PROVIDED INFORMATION

↓

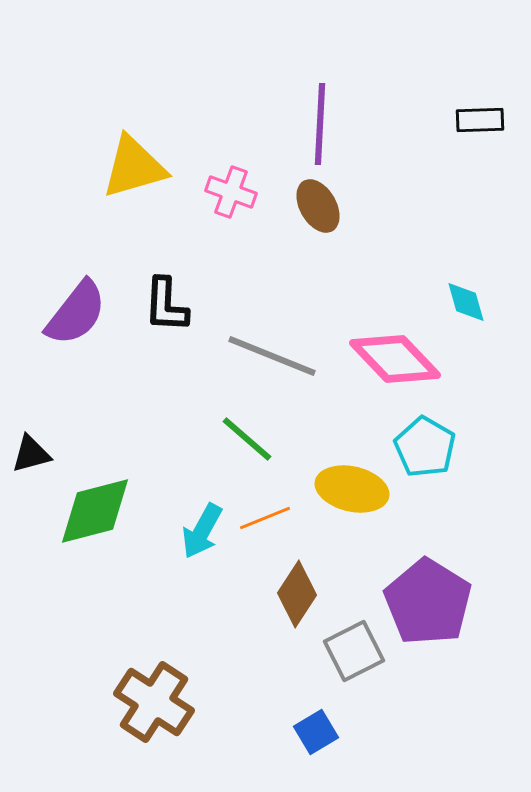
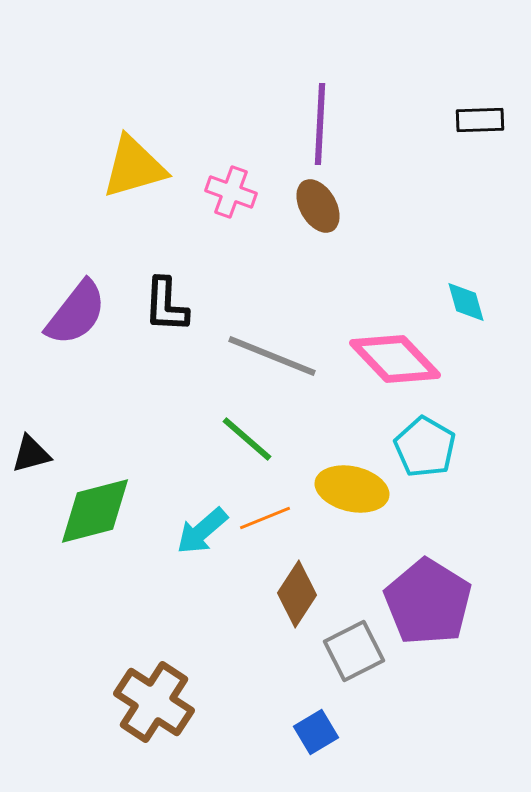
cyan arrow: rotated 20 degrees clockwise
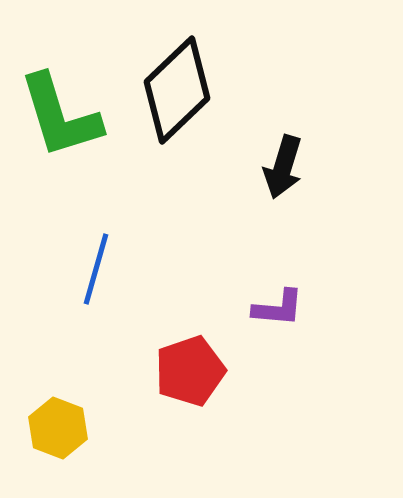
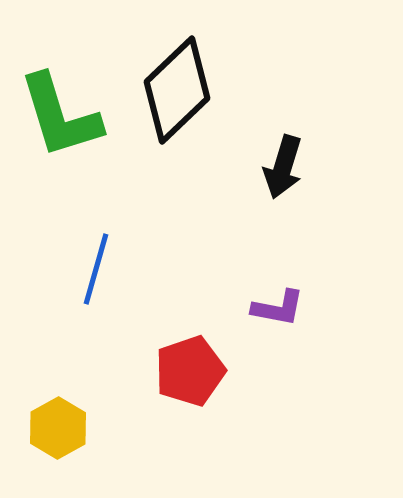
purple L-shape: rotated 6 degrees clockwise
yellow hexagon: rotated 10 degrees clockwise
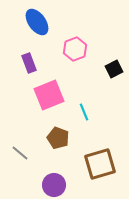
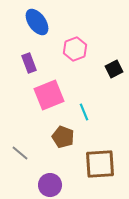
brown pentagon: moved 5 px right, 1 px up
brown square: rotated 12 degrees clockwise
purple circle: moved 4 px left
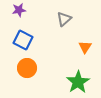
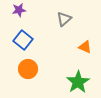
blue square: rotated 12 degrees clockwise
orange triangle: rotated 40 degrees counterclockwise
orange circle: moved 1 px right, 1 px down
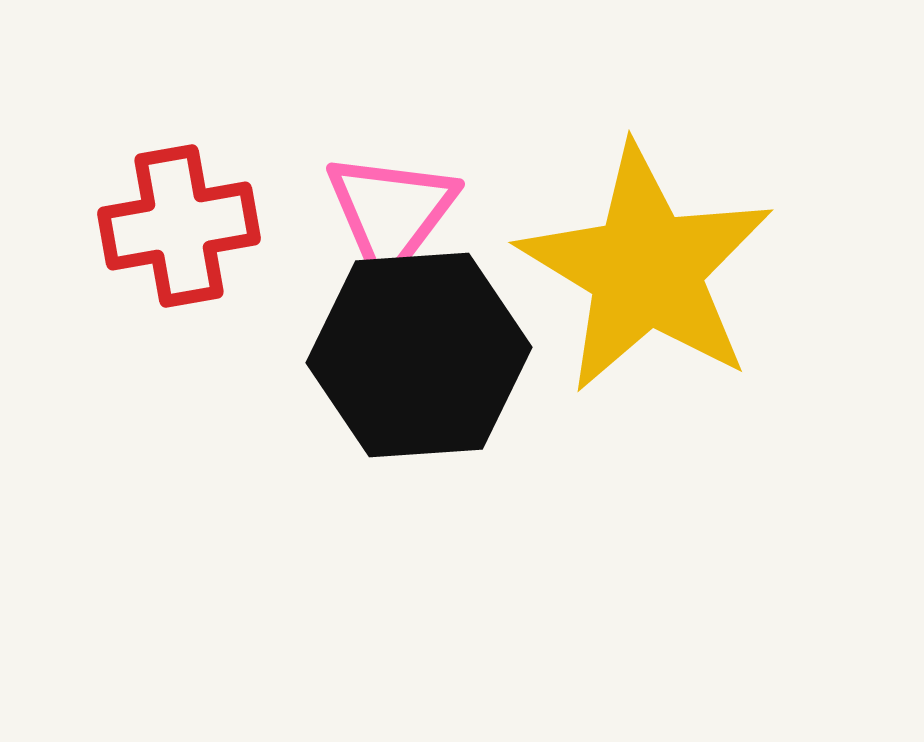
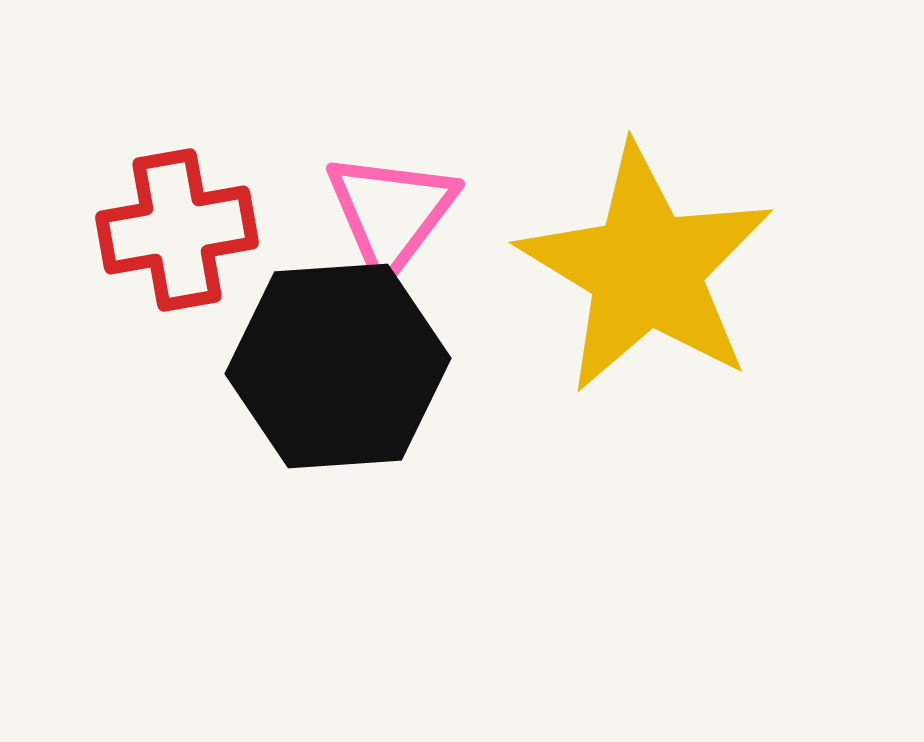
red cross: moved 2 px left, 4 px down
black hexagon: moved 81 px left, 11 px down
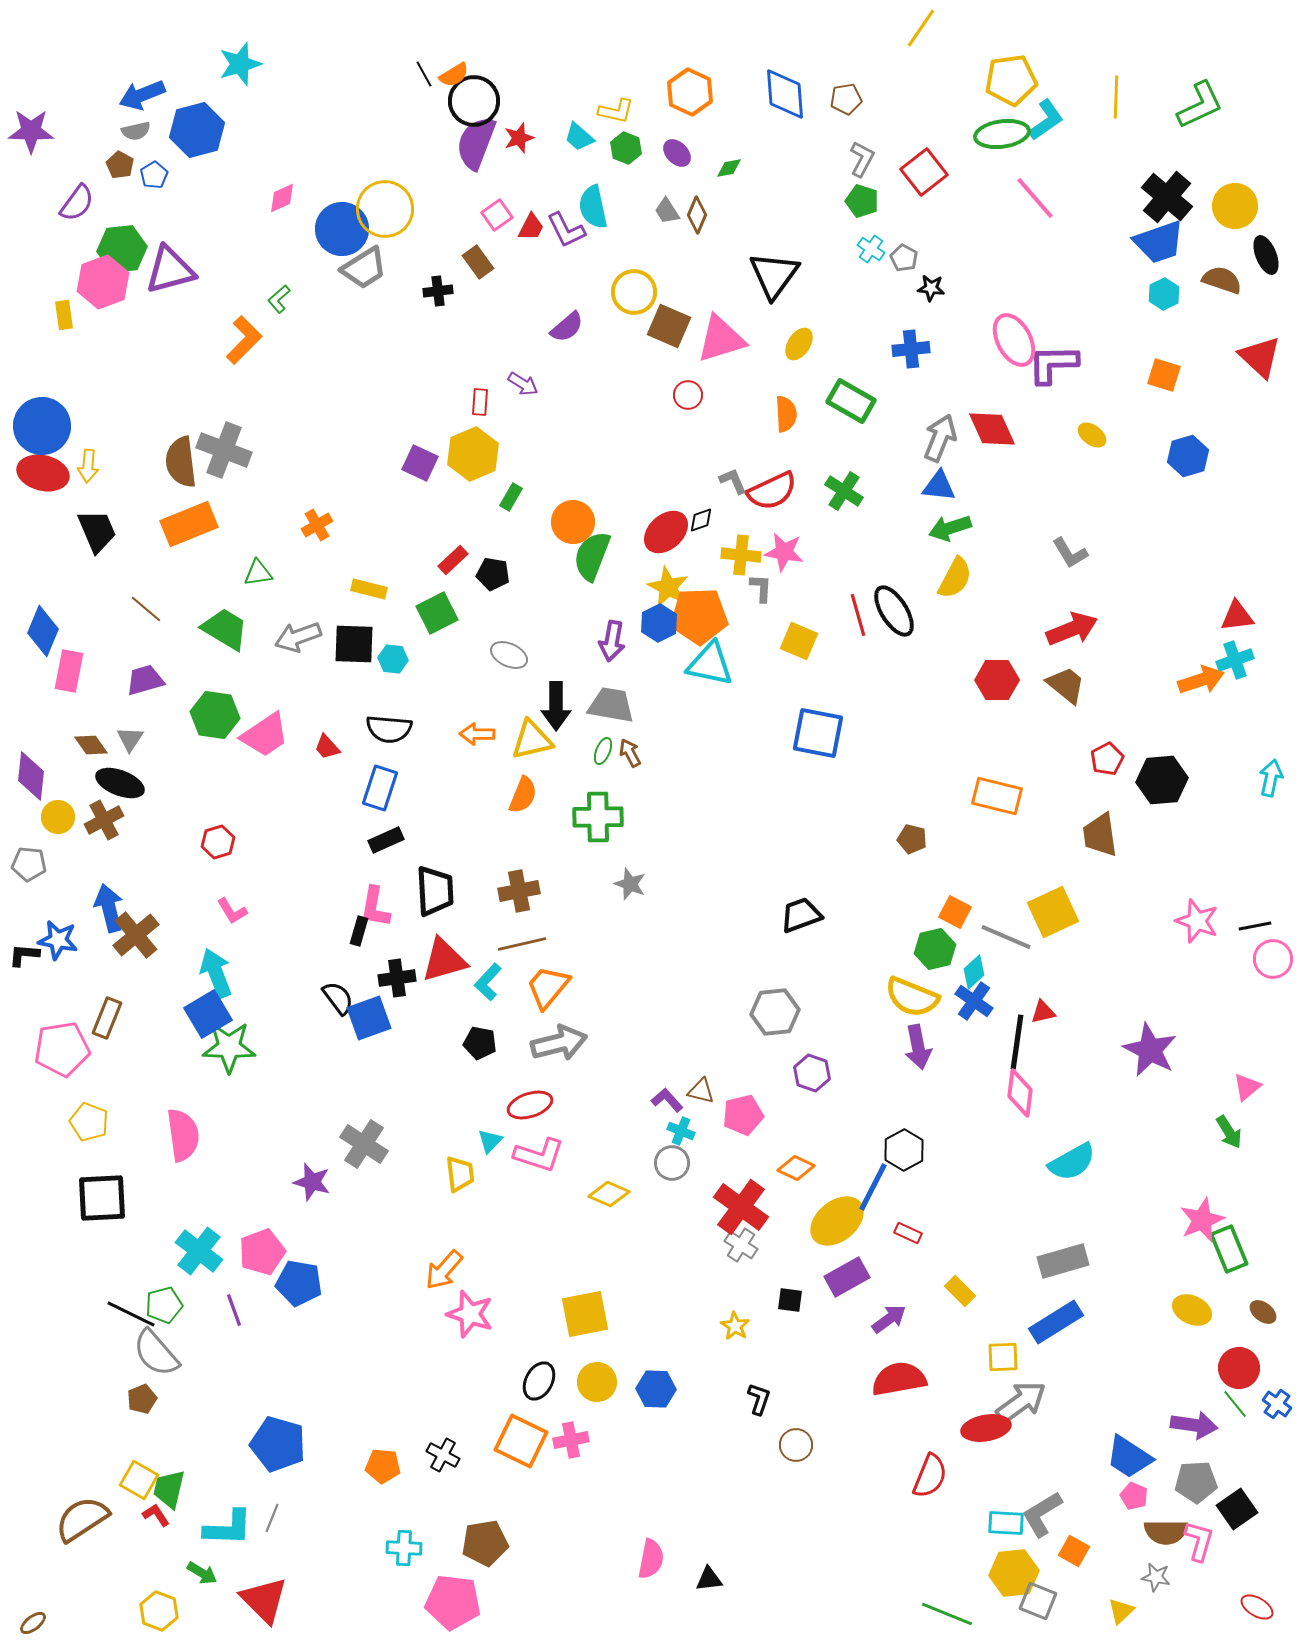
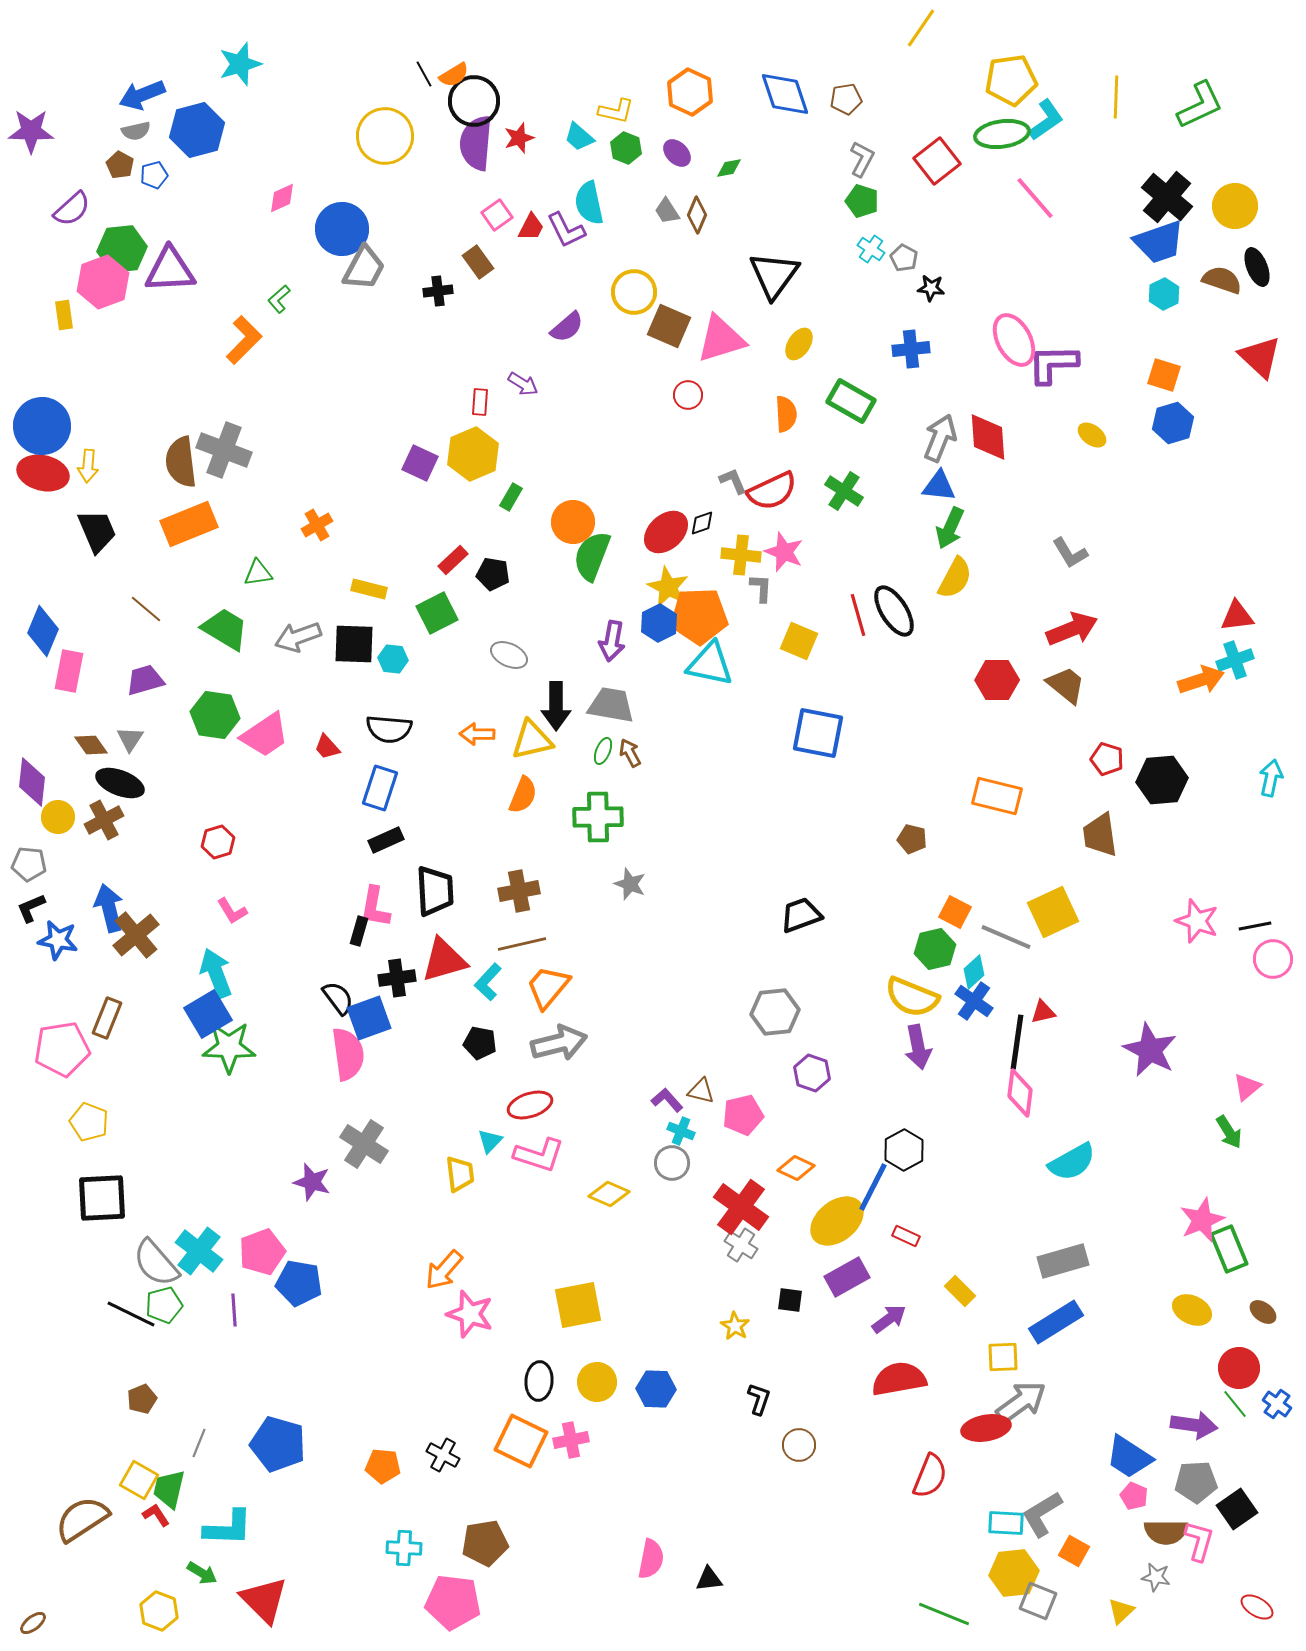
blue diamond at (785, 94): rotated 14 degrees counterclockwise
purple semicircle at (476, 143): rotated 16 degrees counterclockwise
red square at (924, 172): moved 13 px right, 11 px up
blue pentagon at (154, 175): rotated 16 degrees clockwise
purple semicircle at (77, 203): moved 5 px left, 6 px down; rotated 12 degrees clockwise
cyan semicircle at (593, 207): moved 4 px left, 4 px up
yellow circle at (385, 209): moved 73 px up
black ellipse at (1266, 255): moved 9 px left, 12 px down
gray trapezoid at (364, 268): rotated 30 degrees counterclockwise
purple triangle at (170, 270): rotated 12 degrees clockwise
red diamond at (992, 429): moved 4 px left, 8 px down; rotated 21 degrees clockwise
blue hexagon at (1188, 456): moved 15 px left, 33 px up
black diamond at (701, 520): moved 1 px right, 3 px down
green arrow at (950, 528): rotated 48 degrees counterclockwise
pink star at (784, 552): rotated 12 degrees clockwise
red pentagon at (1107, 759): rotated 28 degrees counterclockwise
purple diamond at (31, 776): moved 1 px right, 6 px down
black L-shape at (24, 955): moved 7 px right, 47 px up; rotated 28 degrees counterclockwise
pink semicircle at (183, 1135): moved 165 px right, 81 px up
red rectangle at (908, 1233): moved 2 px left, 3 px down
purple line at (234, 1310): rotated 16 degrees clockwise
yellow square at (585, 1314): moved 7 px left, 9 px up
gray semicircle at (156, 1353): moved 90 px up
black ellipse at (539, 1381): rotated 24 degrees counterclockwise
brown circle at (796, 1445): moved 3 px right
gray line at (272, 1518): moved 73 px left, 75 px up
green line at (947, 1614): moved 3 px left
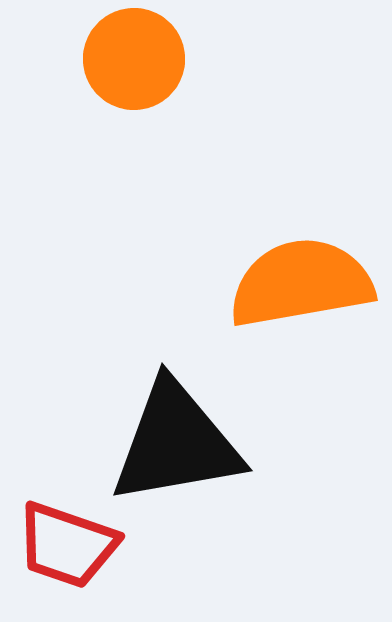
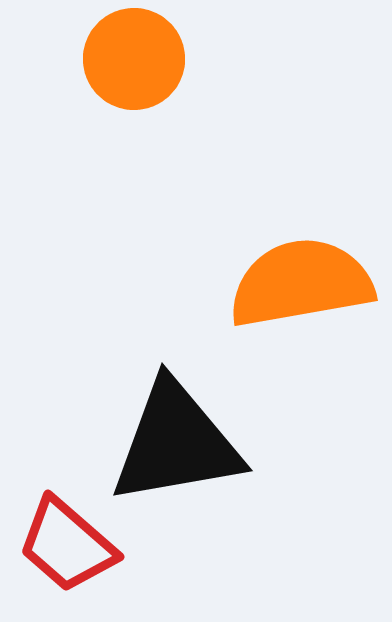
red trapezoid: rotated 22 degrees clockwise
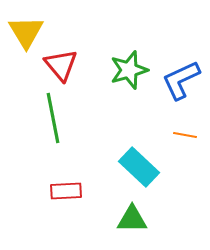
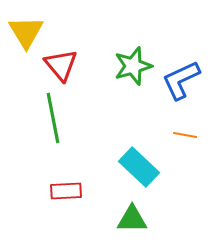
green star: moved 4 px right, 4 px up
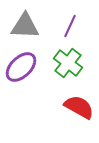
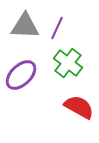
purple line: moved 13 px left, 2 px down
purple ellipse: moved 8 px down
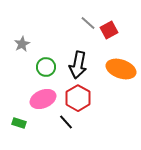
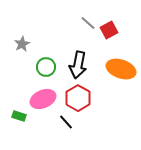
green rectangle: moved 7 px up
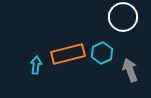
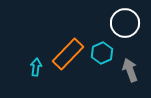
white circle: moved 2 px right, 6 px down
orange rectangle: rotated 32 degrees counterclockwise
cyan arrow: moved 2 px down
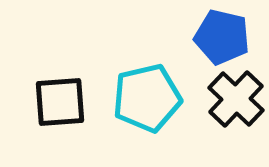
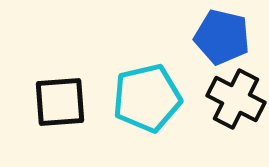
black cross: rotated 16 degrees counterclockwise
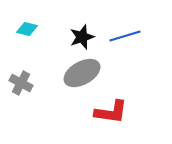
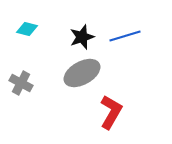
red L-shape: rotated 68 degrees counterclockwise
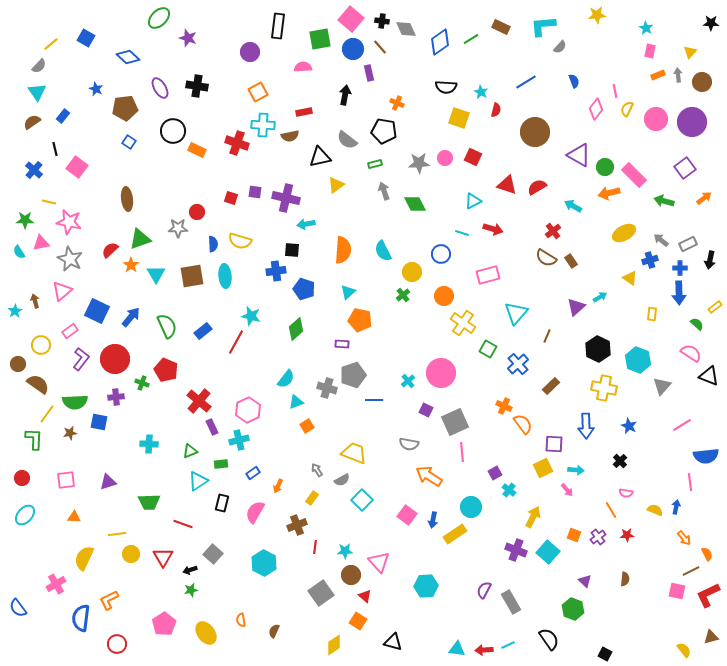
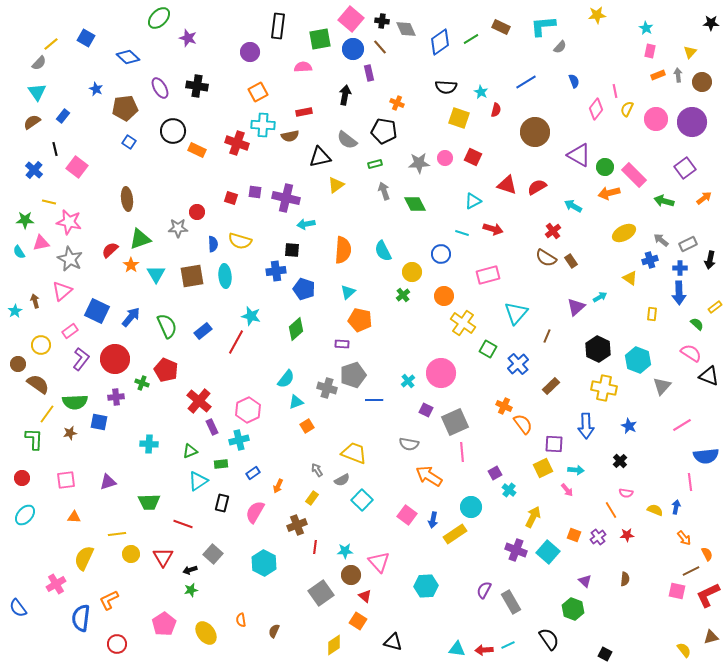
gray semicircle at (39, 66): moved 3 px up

↑

PROBLEM REQUIREMENTS
Show each line from the material above where the string "trapezoid" can be found.

RESULT
gray trapezoid at (364, 268): rotated 30 degrees counterclockwise
red trapezoid: rotated 22 degrees clockwise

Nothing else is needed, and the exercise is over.